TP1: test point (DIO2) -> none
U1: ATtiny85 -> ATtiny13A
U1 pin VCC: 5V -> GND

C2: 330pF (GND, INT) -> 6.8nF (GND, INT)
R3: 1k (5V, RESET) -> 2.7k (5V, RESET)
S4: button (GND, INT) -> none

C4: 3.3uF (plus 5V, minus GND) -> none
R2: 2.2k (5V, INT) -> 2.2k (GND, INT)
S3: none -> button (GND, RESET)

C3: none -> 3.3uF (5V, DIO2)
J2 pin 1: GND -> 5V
────
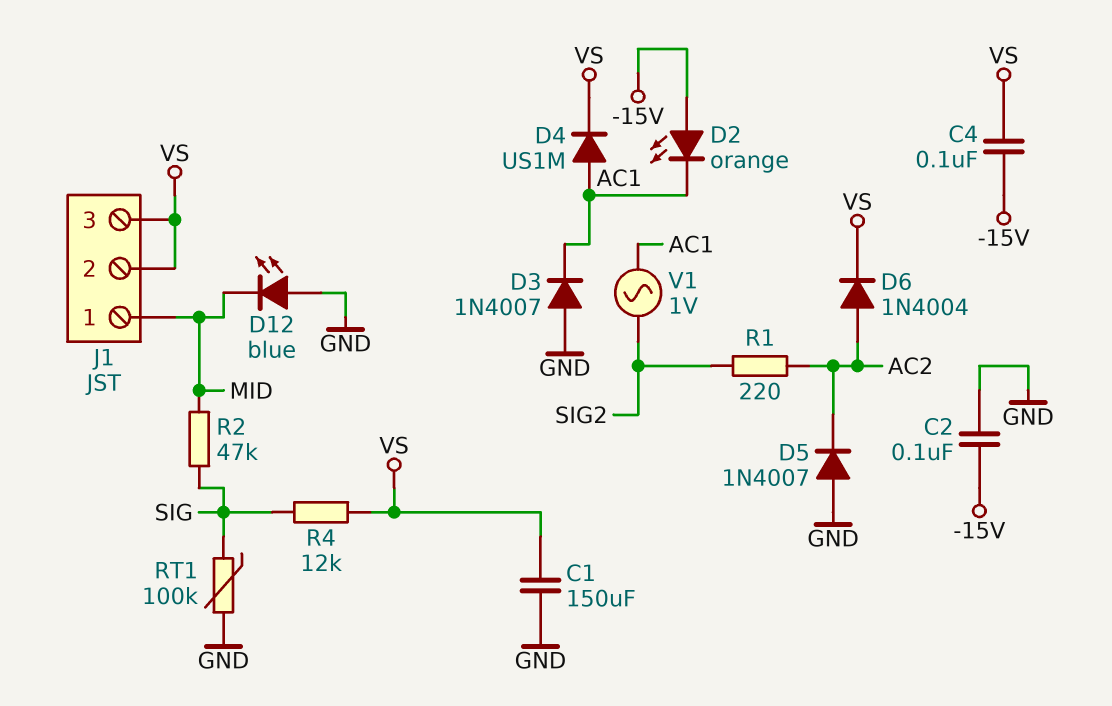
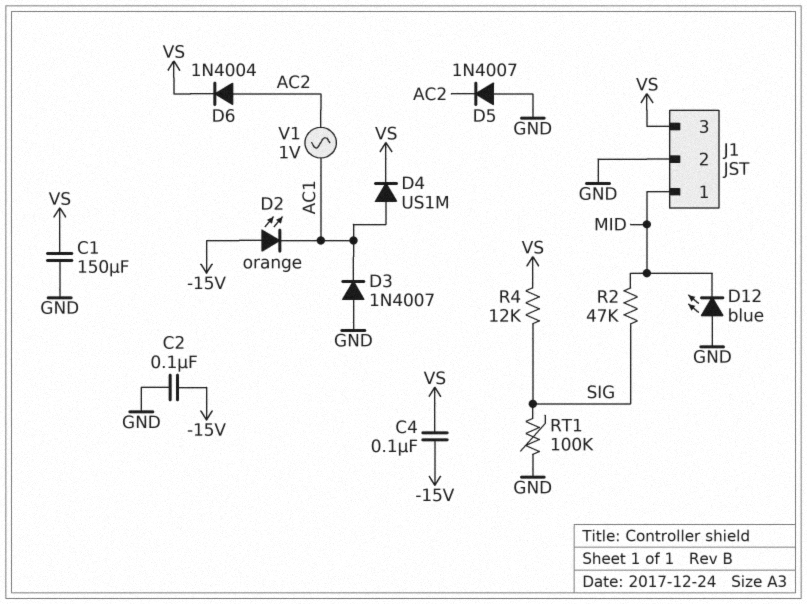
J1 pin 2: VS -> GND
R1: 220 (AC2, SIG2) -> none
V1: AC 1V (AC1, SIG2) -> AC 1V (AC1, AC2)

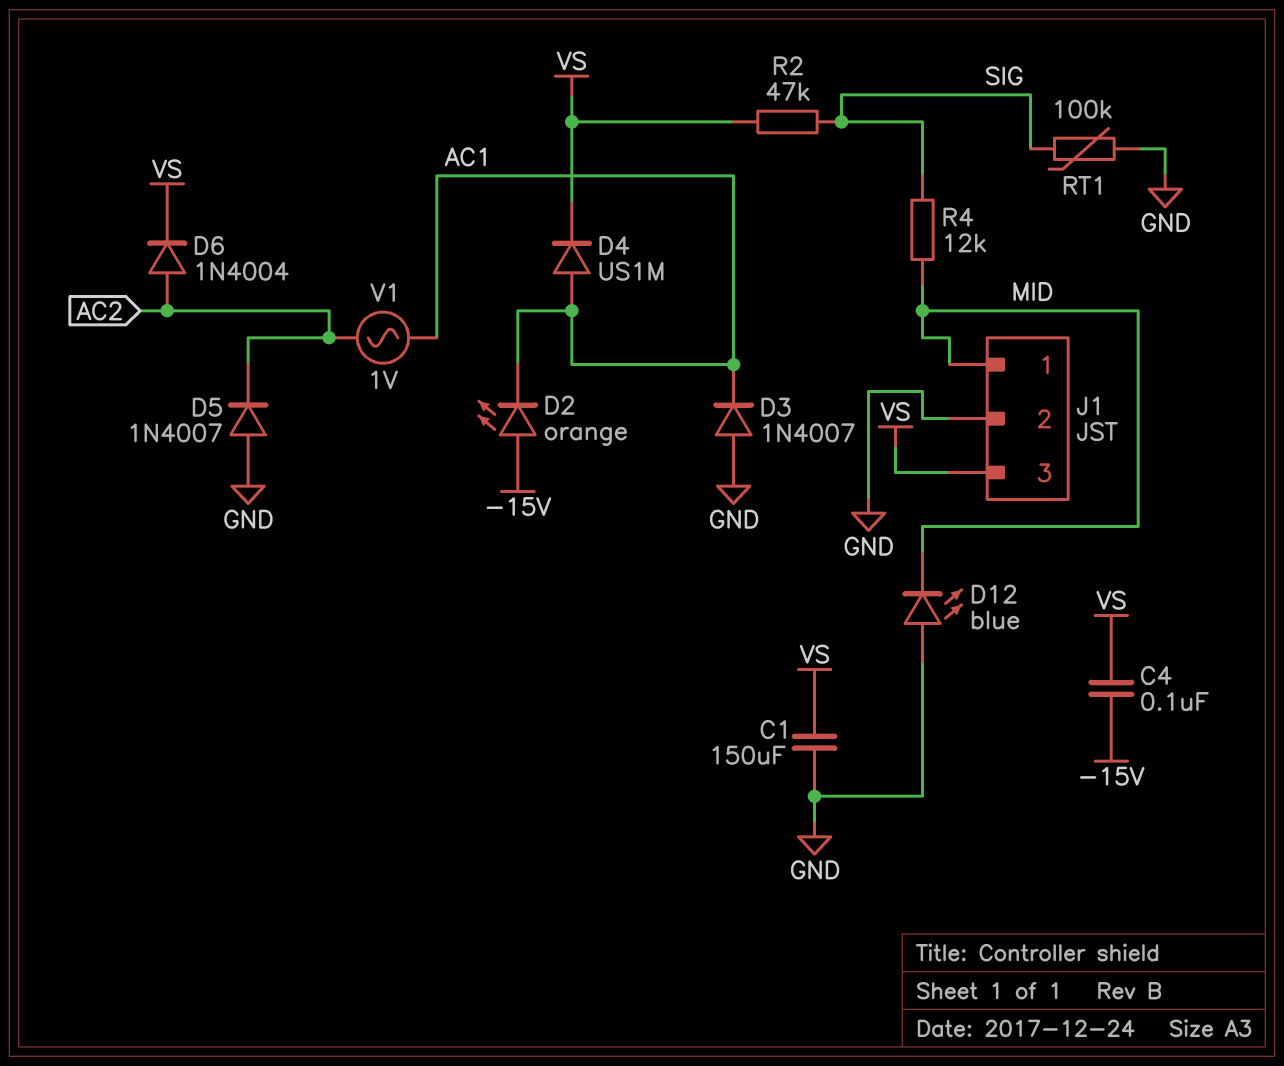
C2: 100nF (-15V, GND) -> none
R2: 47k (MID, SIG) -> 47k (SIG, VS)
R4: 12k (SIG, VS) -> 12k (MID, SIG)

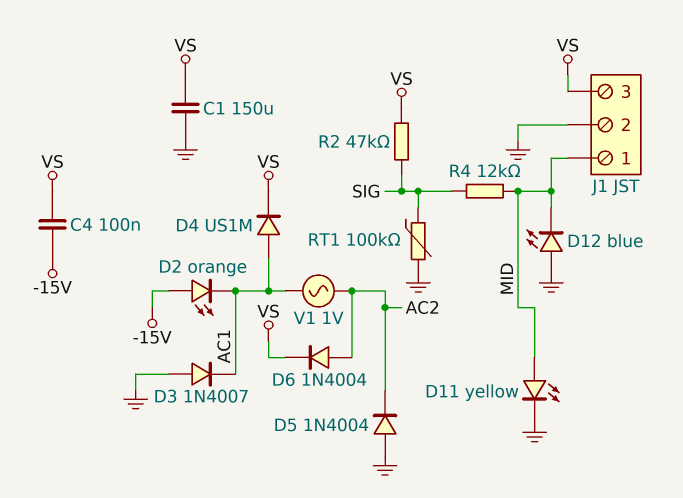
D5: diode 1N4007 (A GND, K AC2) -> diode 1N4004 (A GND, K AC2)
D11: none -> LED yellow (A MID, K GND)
────
- [WORK TO COMPLETE]:
Your reply should consist solely of the lines above from the line containing "R2: 47k (MID, SIG) -> 47k (SIG, VS)" up to and including the line containing "D11: none -> LED yellow (A MID, K GND)", reproduced exactly, minus the pictures.

- [RESULT OF THE TASK]:
R2: 47k (MID, SIG) -> 47k (SIG, VS)
R4: 12k (SIG, VS) -> 12k (MID, SIG)

D5: diode 1N4007 (A GND, K AC2) -> diode 1N4004 (A GND, K AC2)
D11: none -> LED yellow (A MID, K GND)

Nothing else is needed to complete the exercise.